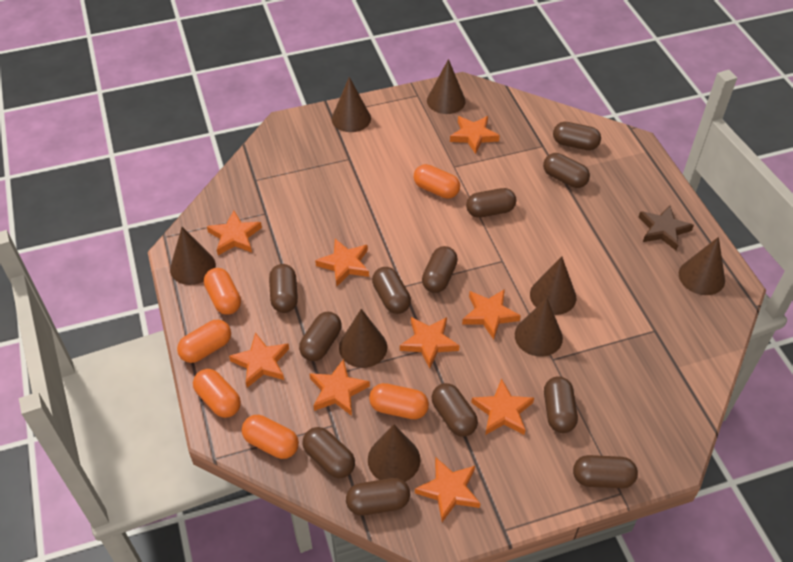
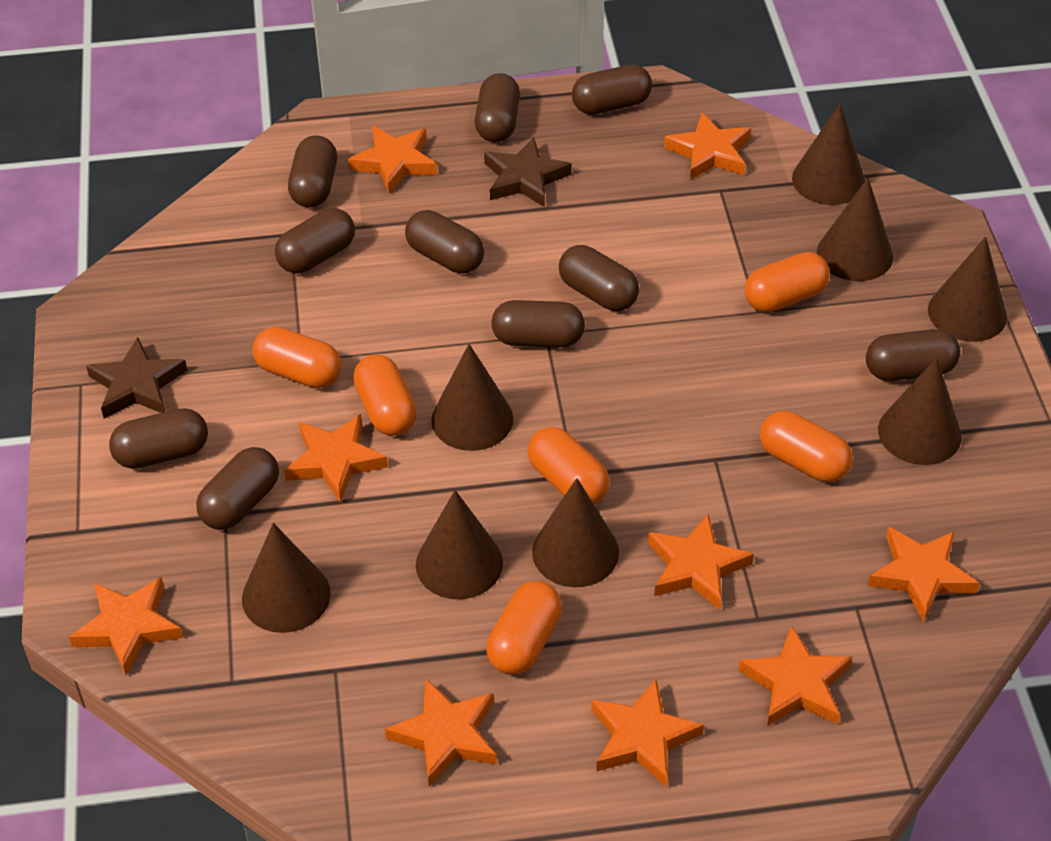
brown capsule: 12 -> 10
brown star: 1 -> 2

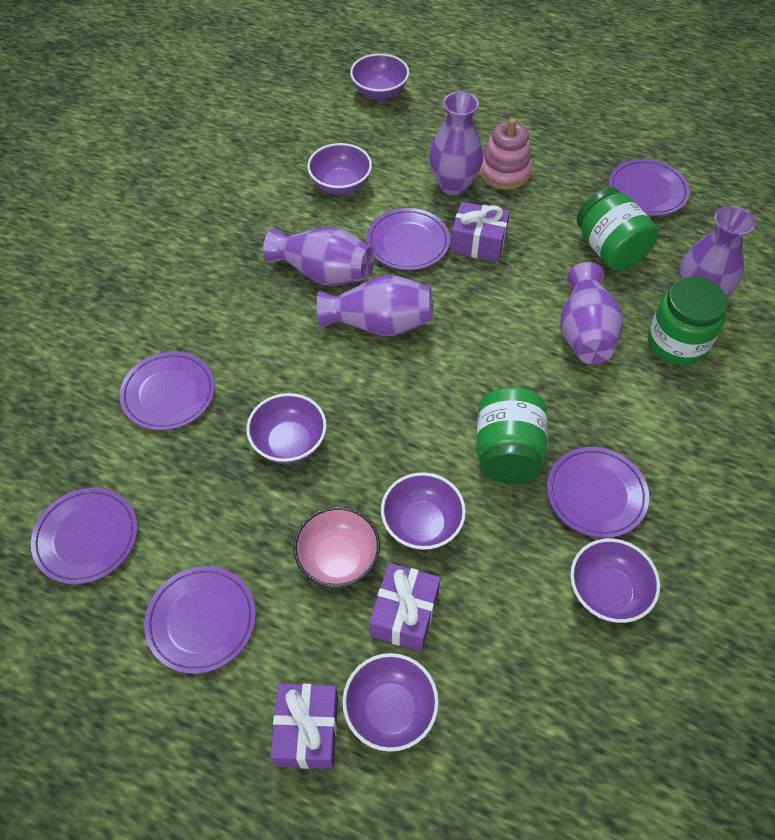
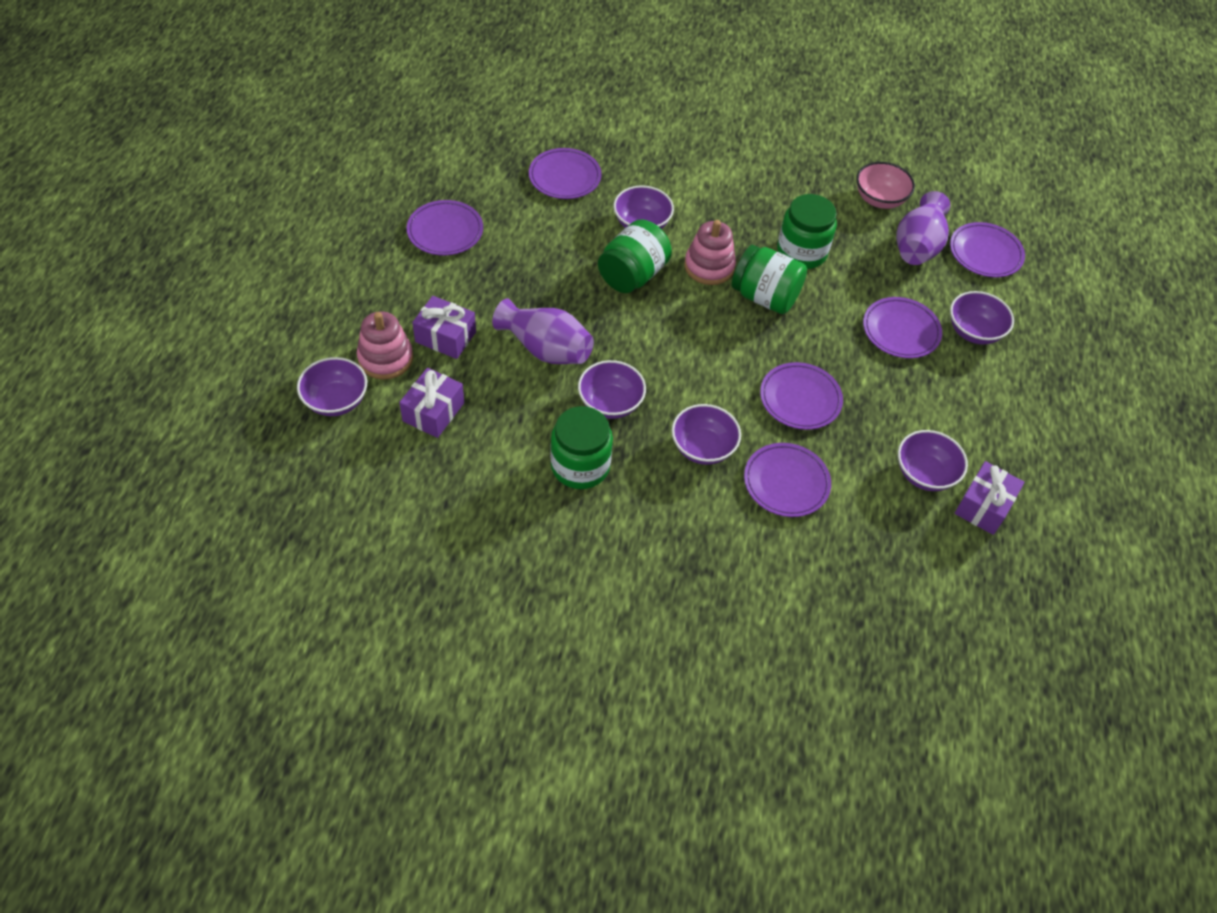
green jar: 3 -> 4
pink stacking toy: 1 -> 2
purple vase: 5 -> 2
* * *
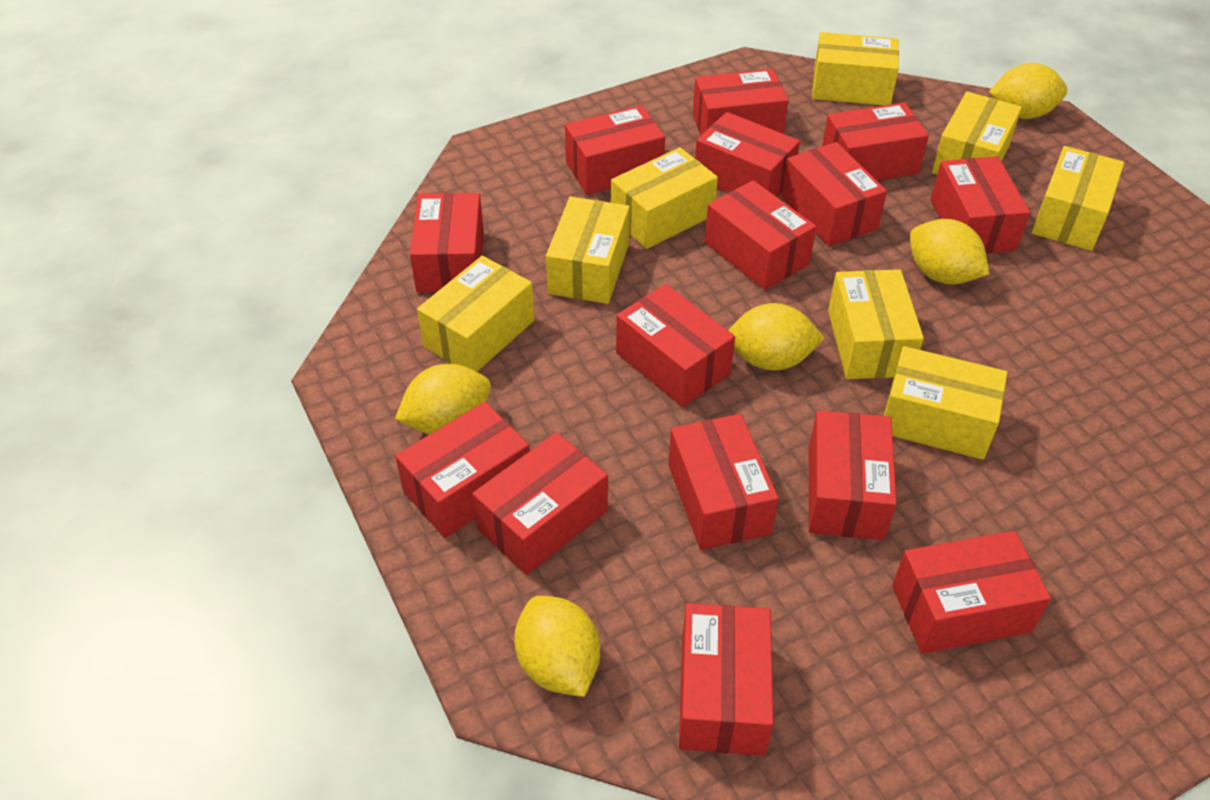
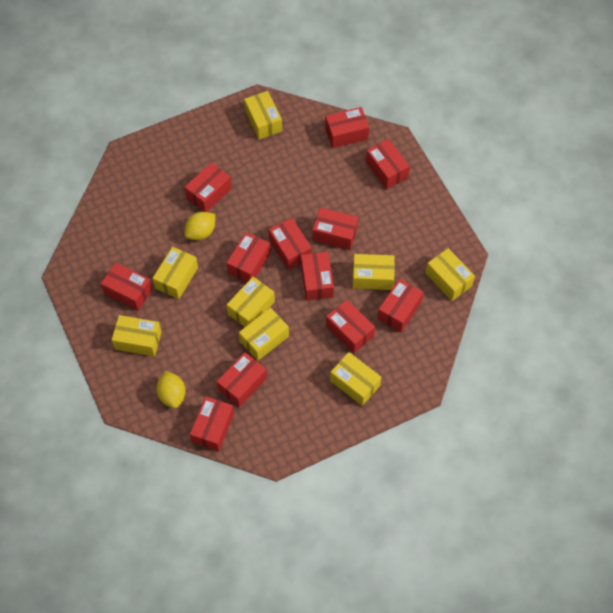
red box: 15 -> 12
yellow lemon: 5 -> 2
==
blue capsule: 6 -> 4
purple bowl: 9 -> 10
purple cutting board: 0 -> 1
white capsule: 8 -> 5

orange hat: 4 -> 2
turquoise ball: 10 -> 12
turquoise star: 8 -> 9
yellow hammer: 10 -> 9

■ Instructions to follow ■
Among the records above, extract exactly the lines from the line with "white capsule: 8 -> 5" to the line with "yellow hammer: 10 -> 9", both lines included, and leave out the rest.

■ Answer area ■
white capsule: 8 -> 5

orange hat: 4 -> 2
turquoise ball: 10 -> 12
turquoise star: 8 -> 9
yellow hammer: 10 -> 9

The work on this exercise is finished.